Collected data
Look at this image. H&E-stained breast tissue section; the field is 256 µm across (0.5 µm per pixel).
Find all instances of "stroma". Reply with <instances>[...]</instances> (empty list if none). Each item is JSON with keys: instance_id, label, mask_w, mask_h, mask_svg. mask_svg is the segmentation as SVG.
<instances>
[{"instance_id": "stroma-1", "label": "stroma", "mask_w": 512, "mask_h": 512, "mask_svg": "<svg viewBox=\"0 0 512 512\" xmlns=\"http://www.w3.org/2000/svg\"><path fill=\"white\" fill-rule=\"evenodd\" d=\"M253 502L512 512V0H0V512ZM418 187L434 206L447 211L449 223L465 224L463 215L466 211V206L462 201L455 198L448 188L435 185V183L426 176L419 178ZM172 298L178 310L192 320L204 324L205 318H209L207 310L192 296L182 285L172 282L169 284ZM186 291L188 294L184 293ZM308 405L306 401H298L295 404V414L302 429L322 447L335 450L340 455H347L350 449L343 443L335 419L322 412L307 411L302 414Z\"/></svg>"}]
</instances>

What this task involves: Repeat the data verbatim.

Result for this task:
Look at this image. H&E-stained breast tissue section; the field is 256 µm across (0.5 µm per pixel).
Find all instances of "stroma". Reply with <instances>[...]</instances> (empty list if none). Each item is JSON with keys: instance_id, label, mask_w, mask_h, mask_svg. mask_svg is the segmentation as SVG.
<instances>
[{"instance_id": "stroma-1", "label": "stroma", "mask_w": 512, "mask_h": 512, "mask_svg": "<svg viewBox=\"0 0 512 512\" xmlns=\"http://www.w3.org/2000/svg\"><path fill=\"white\" fill-rule=\"evenodd\" d=\"M253 502L512 512V0H0V512ZM418 187L434 206L447 211L449 223L465 224L463 215L466 211V206L462 201L455 198L448 188L435 185V183L426 176L419 178ZM172 298L178 310L192 320L204 324L205 318H209L207 310L192 296L182 285L172 282L169 284ZM186 291L188 294L184 293ZM308 405L306 401H298L295 404V414L302 429L322 447L335 450L340 455H347L350 449L343 443L335 419L322 412L307 411L302 414Z\"/></svg>"}]
</instances>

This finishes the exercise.